Collected data entries:

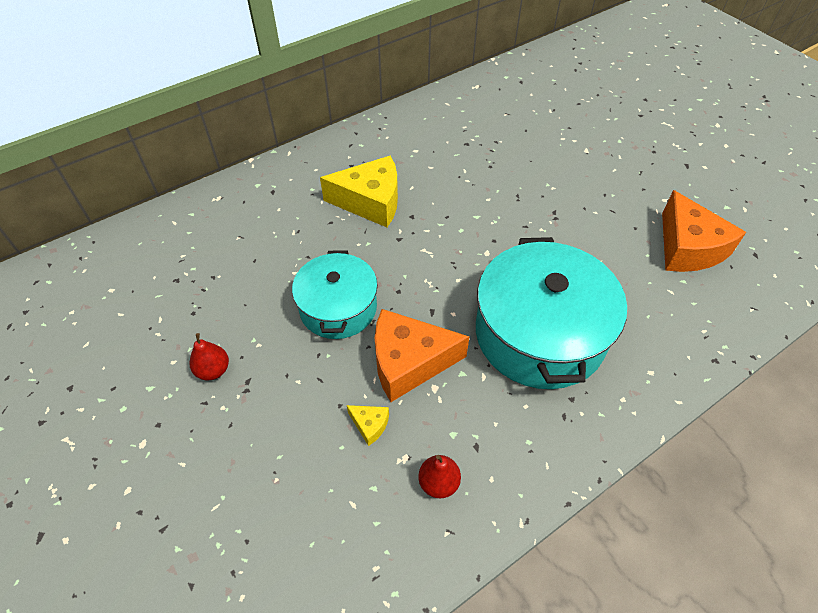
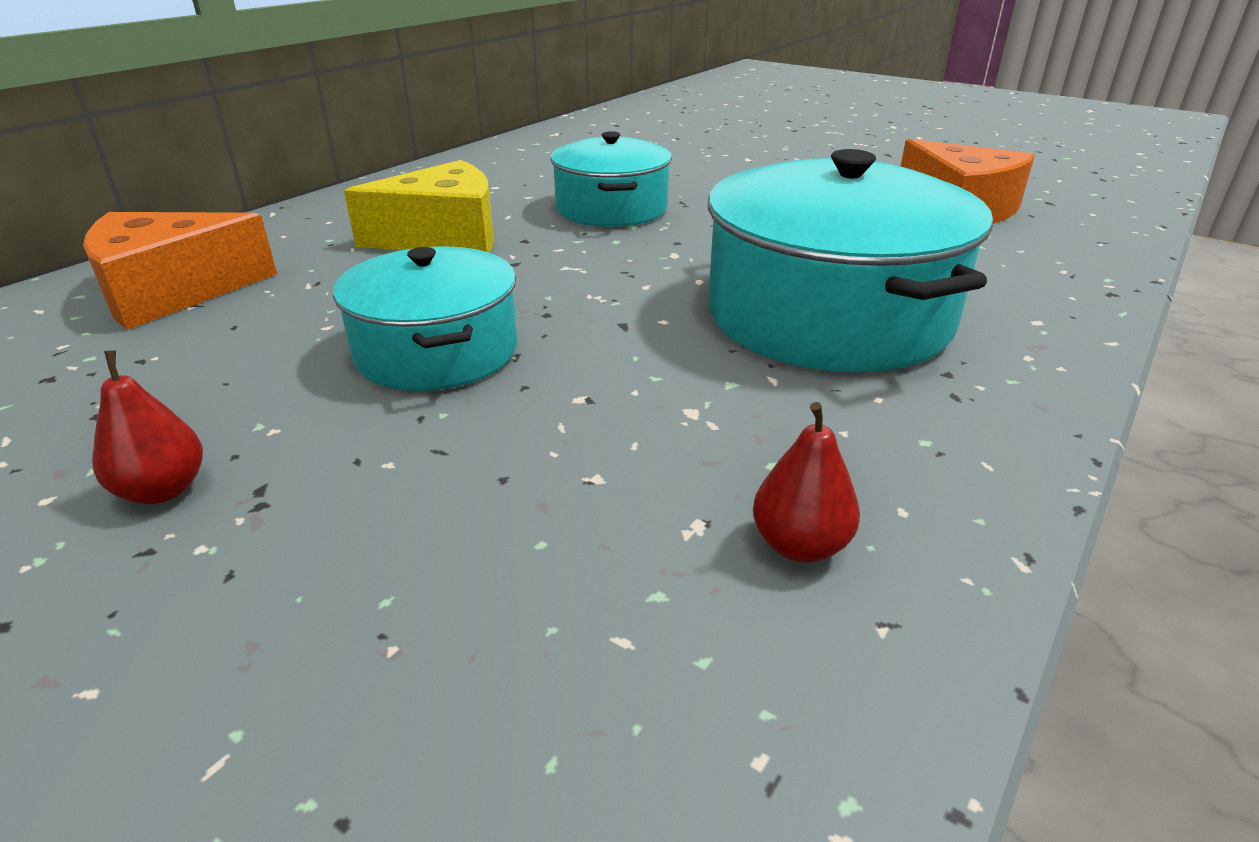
camera: 20 degrees left, 20 degrees down
(370, 425) = (589, 492): yellow cheese -> none
(409, 362) = (618, 389): orange cheese -> orange cheese (172, 292)
(472, 193) = (611, 209): none -> turquoise pot

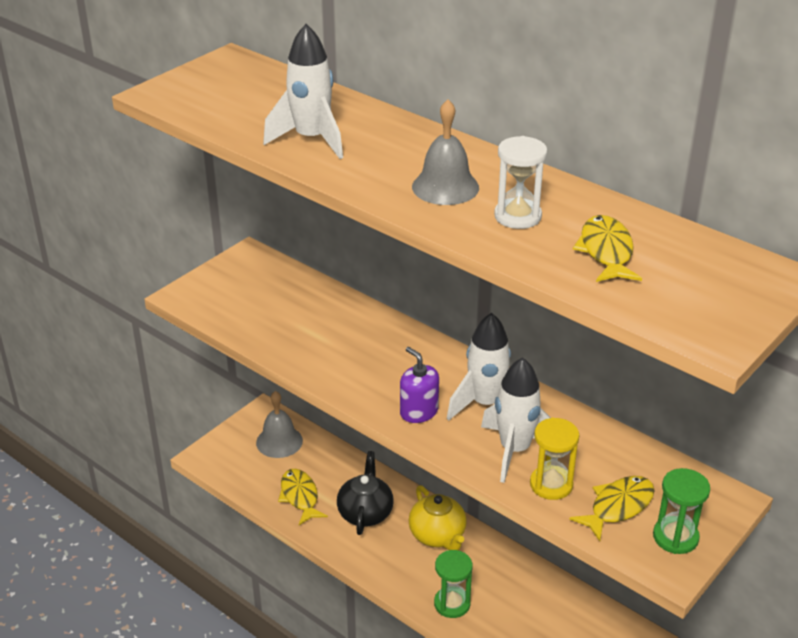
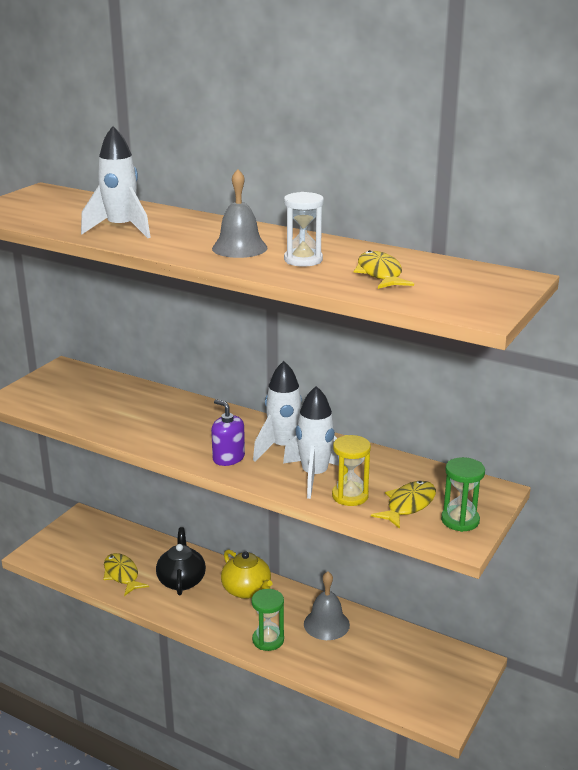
camera: 10 degrees left, 10 degrees down
(279, 441) = (98, 536): grey bell -> grey bell (326, 624)

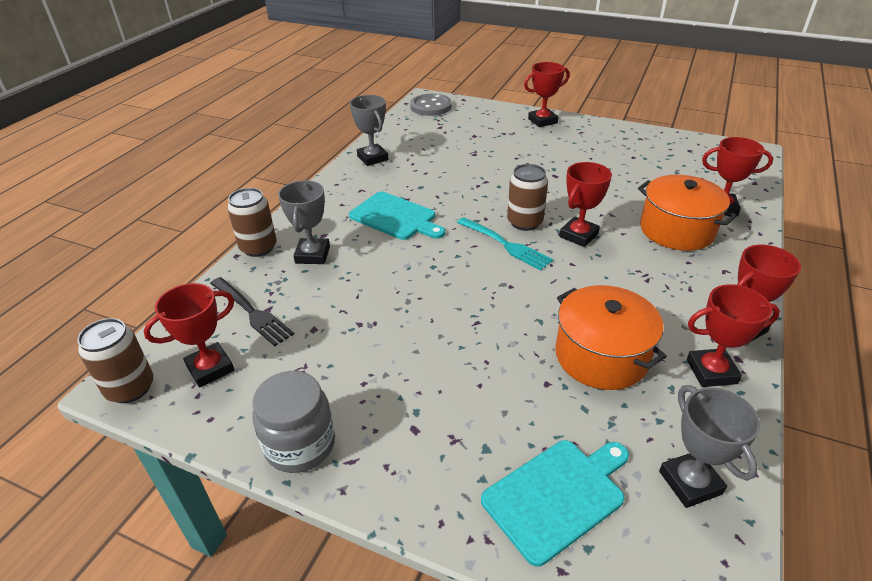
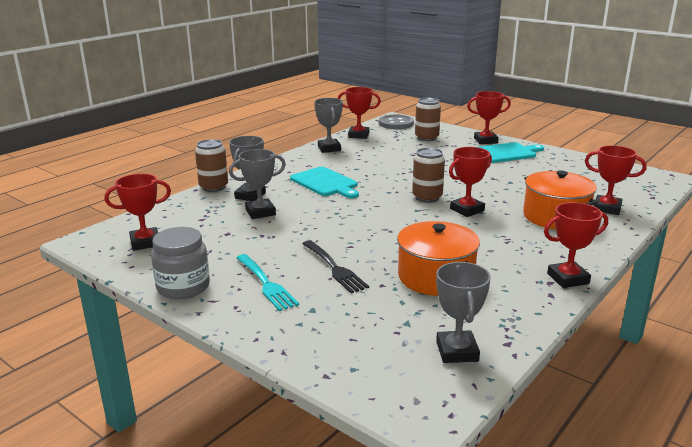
camera: 15 degrees right, 15 degrees down
(130, 388) = (89, 244): brown can -> brown can (426, 138)
(251, 312) = (189, 219): black fork -> black fork (334, 267)
(339, 283) = (260, 212): none -> grey trophy
(505, 244) = (402, 208): turquoise fork -> turquoise fork (265, 283)
(557, 496) = (348, 340): turquoise cutting board -> turquoise cutting board (506, 153)
(711, 371) = (521, 298): red trophy -> red trophy (358, 135)

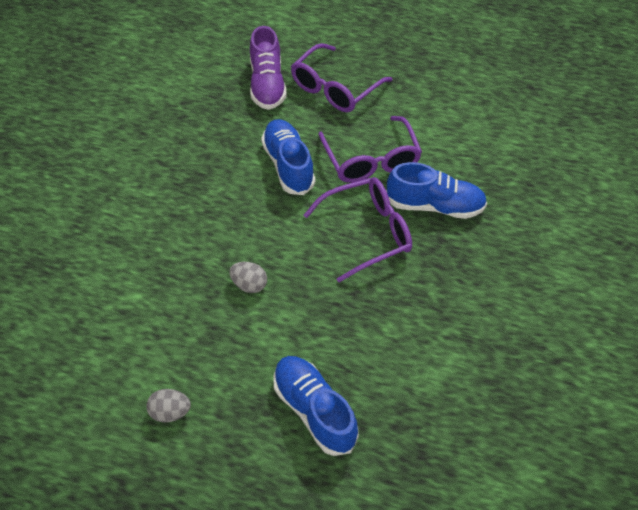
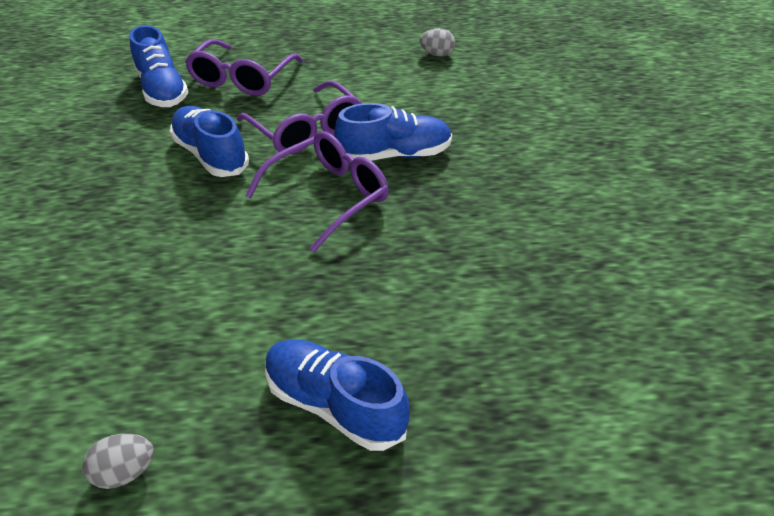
camera: 20 degrees left, 10 degrees down
(249, 284) = (198, 284): grey egg -> grey egg (437, 54)
(267, 84) = (162, 90): purple shoe -> blue shoe

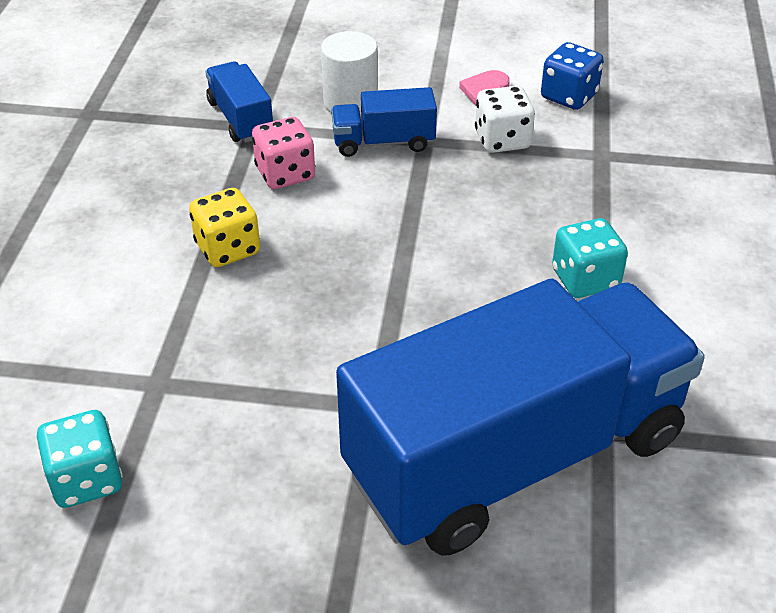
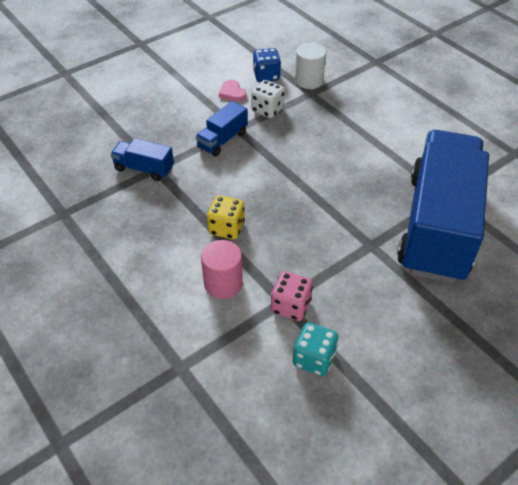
camera: 45 degrees left, 5 degrees up
(126, 308) = (223, 283): none -> pink cylinder
(285, 174) = (202, 180): pink dice -> pink dice (290, 306)
(350, 102) = (182, 131): white cylinder -> white cylinder (309, 80)
(585, 279) = (371, 146): turquoise dice -> none

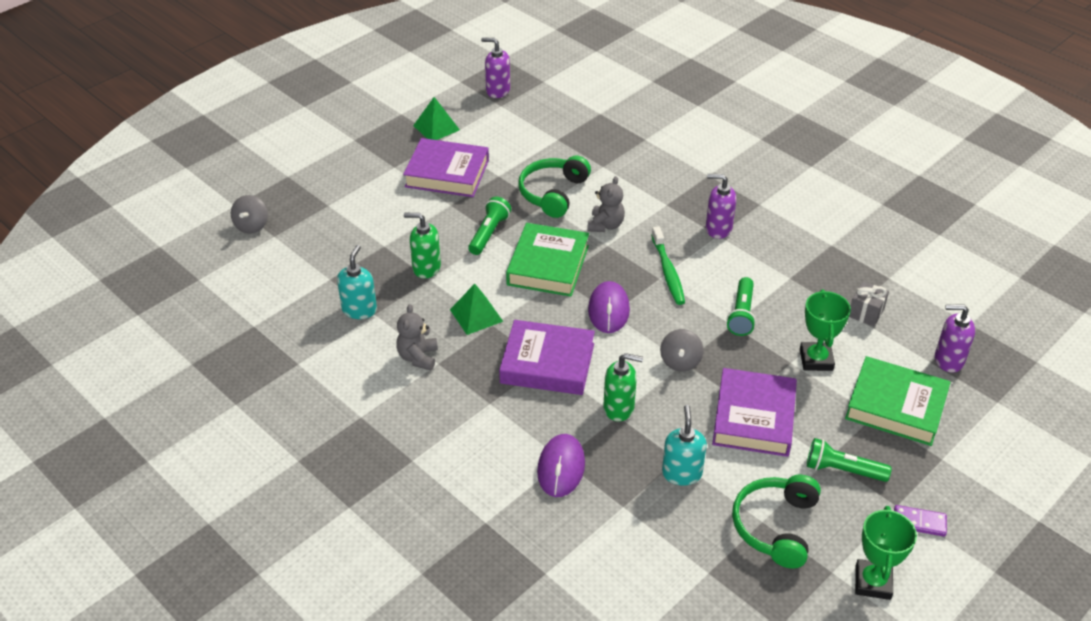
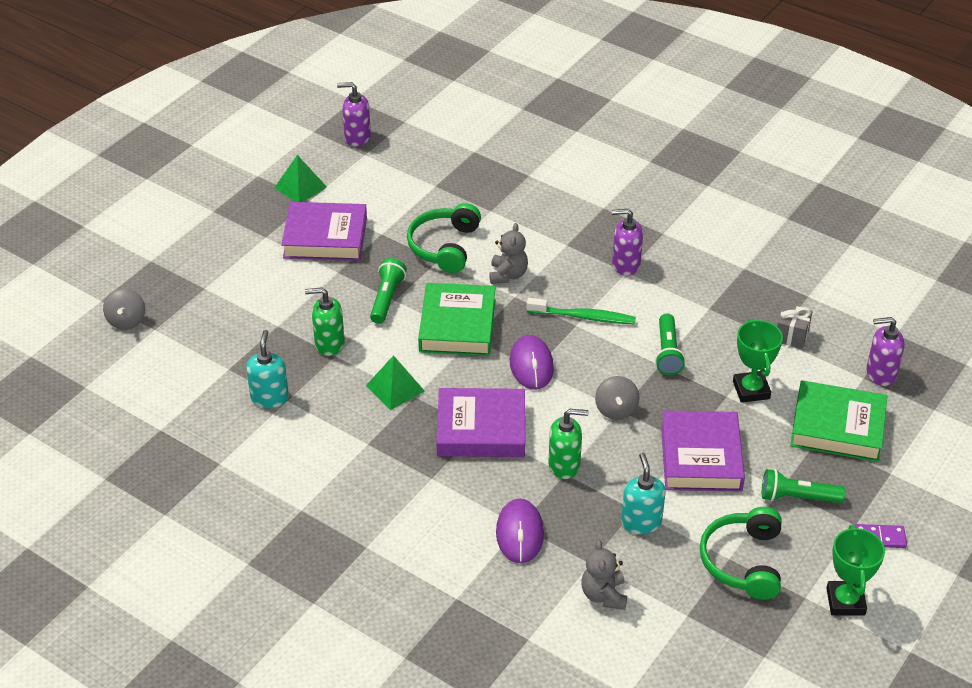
camera: 10 degrees left, 0 degrees up
(418, 357) = (345, 440): grey teddy bear -> grey teddy bear (604, 595)
(668, 271) = (583, 317): green toothbrush -> green toothbrush turned 60 degrees counterclockwise

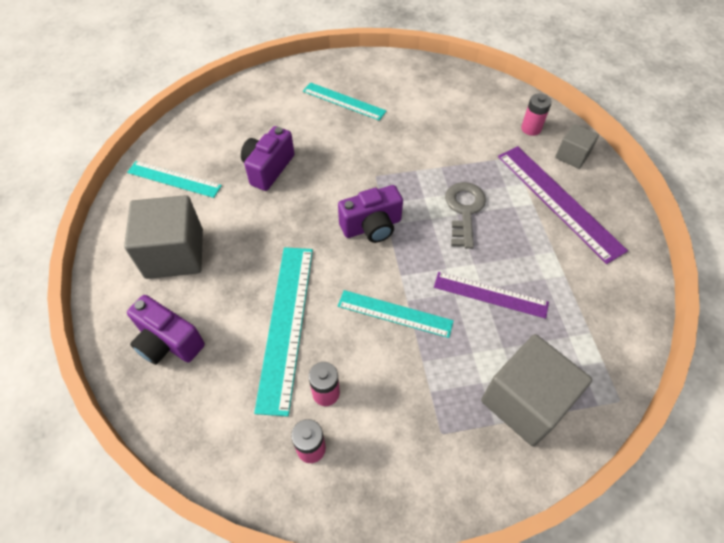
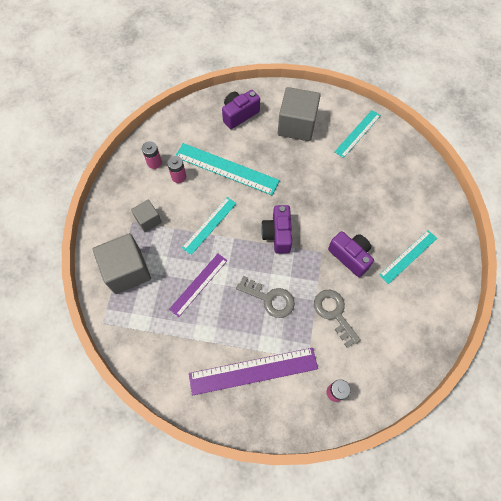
camera: 110 degrees right, 10 degrees up
(268, 168) = (350, 187): purple camera -> purple camera (350, 256)
(447, 147) = (334, 313): none -> grey key
(572, 156) = (294, 410): grey cube -> grey cube (148, 220)

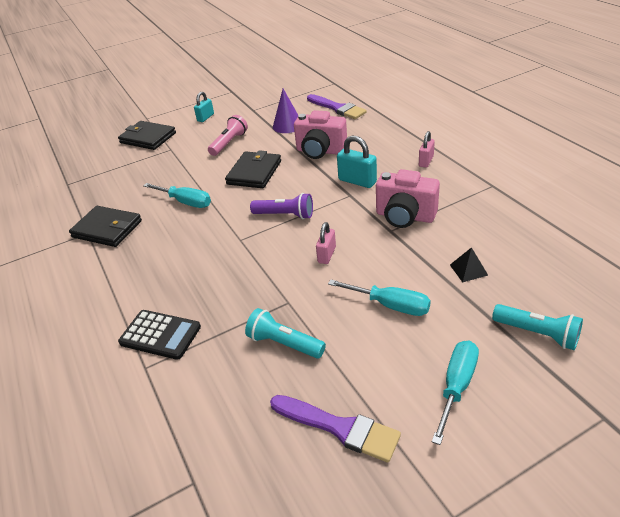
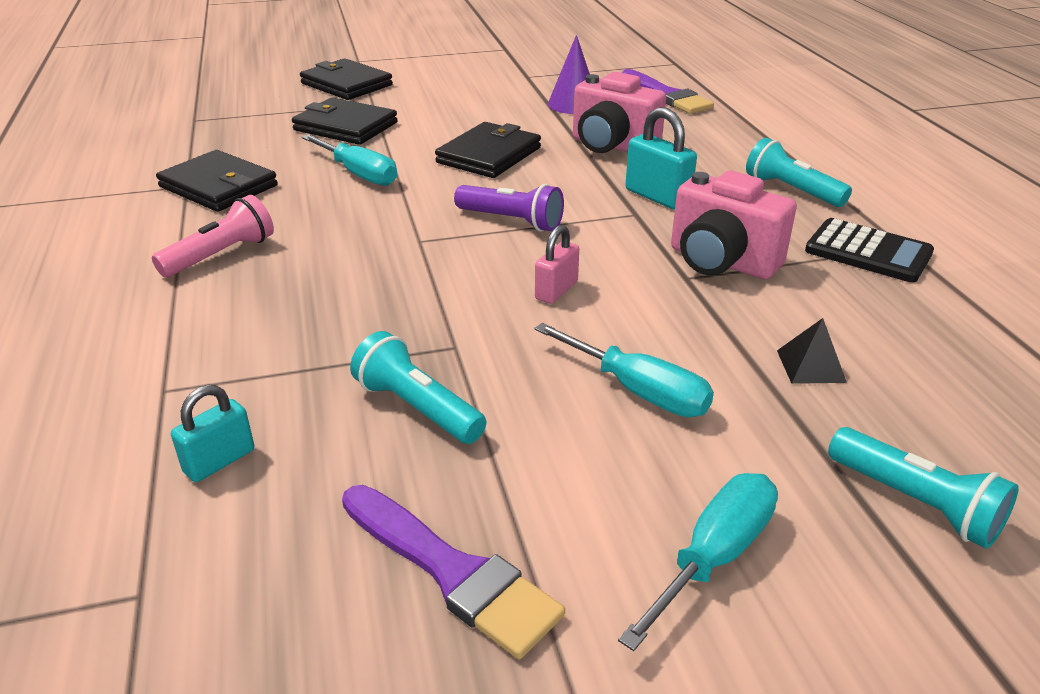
camera: 10 degrees right, 5 degrees down
(160, 335) = (216, 348): black calculator -> black calculator (868, 252)
(162, 169) = (345, 126): none -> black wallet
(205, 117) = (448, 74): turquoise padlock -> turquoise padlock (219, 461)
(229, 143) = (468, 111): pink flashlight -> pink flashlight (221, 255)
(426, 161) = (791, 190): pink padlock -> turquoise flashlight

> **Required work**:
Copy the data word for word, no pictures.

> **Reply**:
camera: 20 degrees left, 20 degrees down
(370, 425) = (589, 492): yellow cheese -> none
(409, 362) = (618, 389): orange cheese -> orange cheese (172, 292)
(472, 193) = (611, 209): none -> turquoise pot

camera: 10 degrees left, 10 degrees down
(279, 441) = (98, 536): grey bell -> grey bell (326, 624)

camera: 15 degrees right, 15 degrees down
(130, 388) = (89, 244): brown can -> brown can (426, 138)
(251, 312) = (189, 219): black fork -> black fork (334, 267)
(339, 283) = (260, 212): none -> grey trophy
(505, 244) = (402, 208): turquoise fork -> turquoise fork (265, 283)
(557, 496) = (348, 340): turquoise cutting board -> turquoise cutting board (506, 153)
(711, 371) = (521, 298): red trophy -> red trophy (358, 135)

camera: 20 degrees left, 10 degrees down
(249, 284) = (198, 284): grey egg -> grey egg (437, 54)
(267, 84) = (162, 90): purple shoe -> blue shoe

camera: 45 degrees left, 5 degrees up
(126, 308) = (223, 283): none -> pink cylinder
(285, 174) = (202, 180): pink dice -> pink dice (290, 306)
(350, 102) = (182, 131): white cylinder -> white cylinder (309, 80)
(585, 279) = (371, 146): turquoise dice -> none

camera: 10 degrees left, 0 degrees up
(418, 357) = (345, 440): grey teddy bear -> grey teddy bear (604, 595)
(668, 271) = (583, 317): green toothbrush -> green toothbrush turned 60 degrees counterclockwise

camera: 110 degrees right, 10 degrees up
(268, 168) = (350, 187): purple camera -> purple camera (350, 256)
(447, 147) = (334, 313): none -> grey key
(572, 156) = (294, 410): grey cube -> grey cube (148, 220)

camera: 10 degrees right, 5 degrees down
(160, 335) = (216, 348): black calculator -> black calculator (868, 252)
(162, 169) = (345, 126): none -> black wallet
(205, 117) = (448, 74): turquoise padlock -> turquoise padlock (219, 461)
(229, 143) = (468, 111): pink flashlight -> pink flashlight (221, 255)
(426, 161) = (791, 190): pink padlock -> turquoise flashlight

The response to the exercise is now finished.